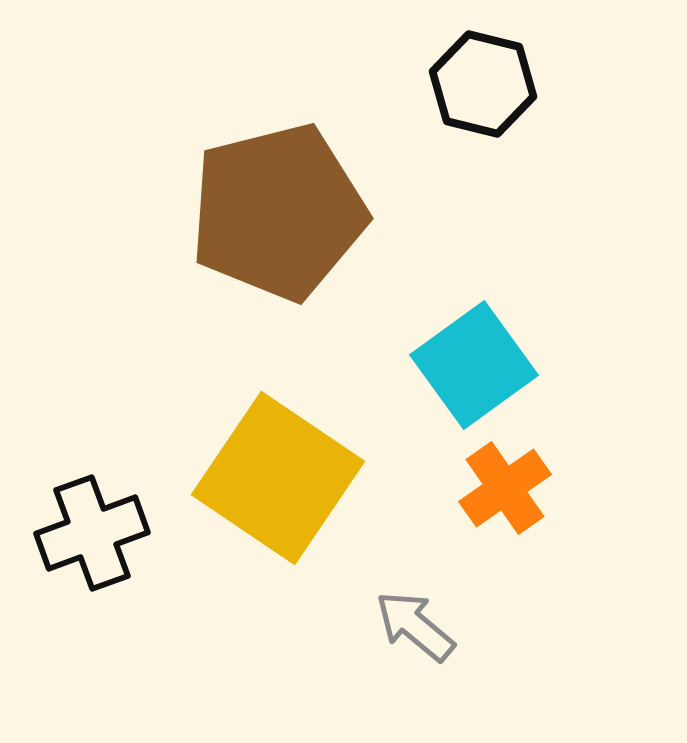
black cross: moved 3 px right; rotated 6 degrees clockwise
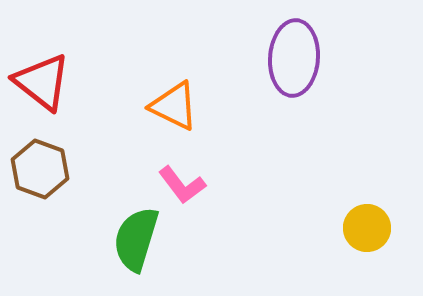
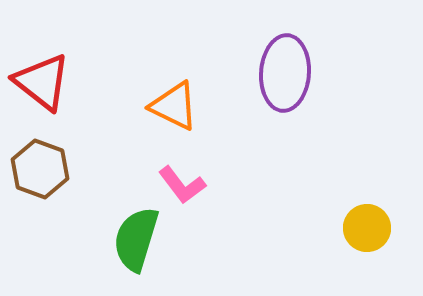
purple ellipse: moved 9 px left, 15 px down
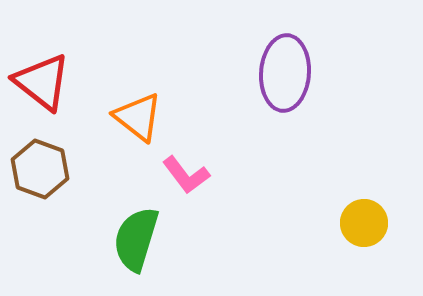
orange triangle: moved 36 px left, 11 px down; rotated 12 degrees clockwise
pink L-shape: moved 4 px right, 10 px up
yellow circle: moved 3 px left, 5 px up
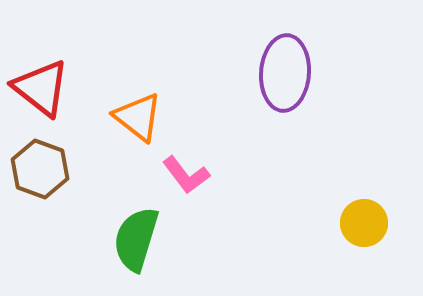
red triangle: moved 1 px left, 6 px down
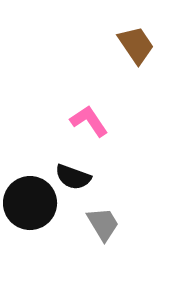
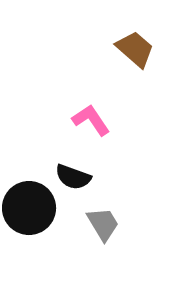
brown trapezoid: moved 1 px left, 4 px down; rotated 15 degrees counterclockwise
pink L-shape: moved 2 px right, 1 px up
black circle: moved 1 px left, 5 px down
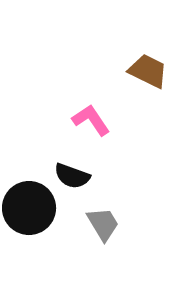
brown trapezoid: moved 13 px right, 22 px down; rotated 15 degrees counterclockwise
black semicircle: moved 1 px left, 1 px up
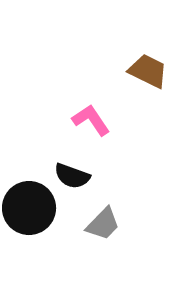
gray trapezoid: rotated 75 degrees clockwise
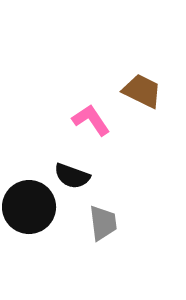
brown trapezoid: moved 6 px left, 20 px down
black circle: moved 1 px up
gray trapezoid: moved 1 px up; rotated 51 degrees counterclockwise
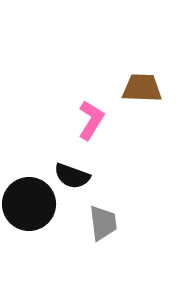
brown trapezoid: moved 3 px up; rotated 24 degrees counterclockwise
pink L-shape: rotated 66 degrees clockwise
black circle: moved 3 px up
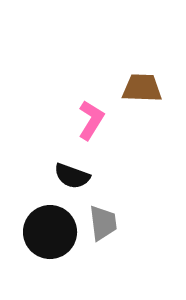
black circle: moved 21 px right, 28 px down
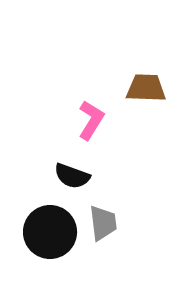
brown trapezoid: moved 4 px right
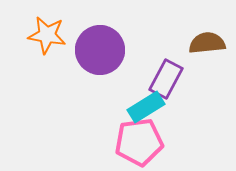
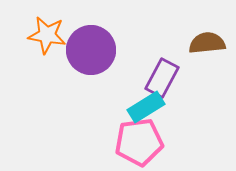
purple circle: moved 9 px left
purple rectangle: moved 4 px left, 1 px up
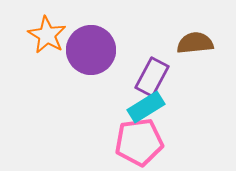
orange star: rotated 21 degrees clockwise
brown semicircle: moved 12 px left
purple rectangle: moved 10 px left, 1 px up
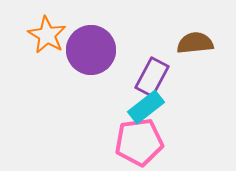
cyan rectangle: rotated 6 degrees counterclockwise
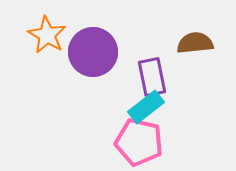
purple circle: moved 2 px right, 2 px down
purple rectangle: rotated 39 degrees counterclockwise
pink pentagon: rotated 21 degrees clockwise
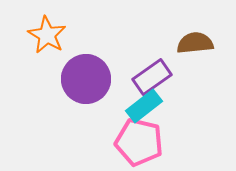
purple circle: moved 7 px left, 27 px down
purple rectangle: rotated 66 degrees clockwise
cyan rectangle: moved 2 px left, 1 px up
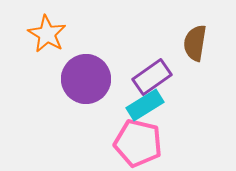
orange star: moved 1 px up
brown semicircle: rotated 75 degrees counterclockwise
cyan rectangle: moved 1 px right, 1 px up; rotated 6 degrees clockwise
pink pentagon: moved 1 px left, 1 px down
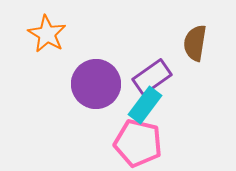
purple circle: moved 10 px right, 5 px down
cyan rectangle: rotated 21 degrees counterclockwise
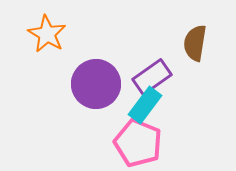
pink pentagon: rotated 9 degrees clockwise
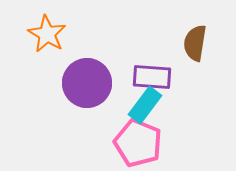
purple rectangle: rotated 39 degrees clockwise
purple circle: moved 9 px left, 1 px up
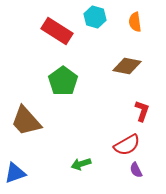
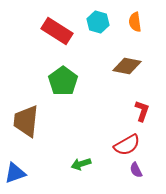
cyan hexagon: moved 3 px right, 5 px down
brown trapezoid: rotated 48 degrees clockwise
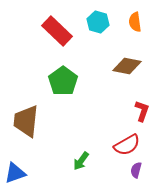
red rectangle: rotated 12 degrees clockwise
green arrow: moved 3 px up; rotated 36 degrees counterclockwise
purple semicircle: rotated 42 degrees clockwise
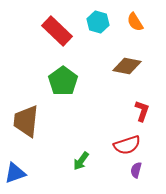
orange semicircle: rotated 24 degrees counterclockwise
red semicircle: rotated 12 degrees clockwise
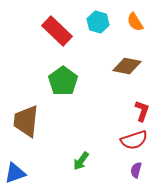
red semicircle: moved 7 px right, 5 px up
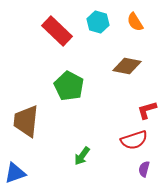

# # #

→ Exercise details
Swap "brown trapezoid" for "blue trapezoid" wherever it occurs in the lines of all the items, and write those lines out again with nothing else changed. Leave the pictures out.

→ The reply
black cross: moved 3 px right; rotated 6 degrees clockwise
purple ellipse: moved 9 px left, 15 px down
orange triangle: moved 36 px left, 11 px down; rotated 12 degrees clockwise
pink L-shape: moved 4 px right, 10 px up
yellow circle: moved 3 px left, 5 px up
red triangle: moved 1 px left, 6 px down
blue trapezoid: moved 1 px left, 4 px down; rotated 15 degrees counterclockwise
pink L-shape: moved 2 px right, 1 px up
black circle: moved 1 px left, 5 px down
blue trapezoid: moved 13 px right, 22 px down; rotated 15 degrees counterclockwise
black semicircle: moved 1 px left, 1 px up
gray trapezoid: rotated 75 degrees clockwise
blue trapezoid: moved 6 px left, 20 px down
black circle: moved 1 px up
gray trapezoid: moved 1 px up; rotated 51 degrees counterclockwise
blue trapezoid: moved 3 px up; rotated 24 degrees counterclockwise
pink L-shape: rotated 66 degrees clockwise
black circle: moved 3 px up
black circle: moved 21 px right, 28 px down
blue trapezoid: moved 4 px right
purple circle: moved 9 px left
purple rectangle: moved 4 px left, 1 px up
orange star: rotated 21 degrees clockwise
brown semicircle: moved 12 px left
purple rectangle: moved 10 px left, 1 px up
cyan rectangle: rotated 6 degrees counterclockwise
purple circle: moved 2 px right, 2 px down
purple rectangle: rotated 39 degrees counterclockwise
pink pentagon: rotated 21 degrees clockwise
purple circle: moved 7 px left, 27 px down
purple rectangle: rotated 66 degrees clockwise
cyan rectangle: moved 2 px left, 1 px up
orange star: moved 1 px up
brown semicircle: rotated 75 degrees counterclockwise
cyan rectangle: moved 1 px right, 1 px up; rotated 6 degrees clockwise
pink pentagon: moved 1 px left, 1 px down
purple circle: moved 10 px right, 5 px down
cyan rectangle: rotated 21 degrees counterclockwise
pink pentagon: rotated 9 degrees clockwise
purple rectangle: rotated 39 degrees clockwise
purple circle: moved 9 px left, 1 px up
cyan hexagon: moved 3 px right, 5 px down
blue trapezoid: rotated 48 degrees clockwise
red rectangle: rotated 12 degrees clockwise
green arrow: moved 3 px up; rotated 36 degrees counterclockwise
purple semicircle: rotated 42 degrees clockwise
orange semicircle: rotated 24 degrees counterclockwise
red semicircle: rotated 12 degrees clockwise
red semicircle: moved 7 px right, 5 px up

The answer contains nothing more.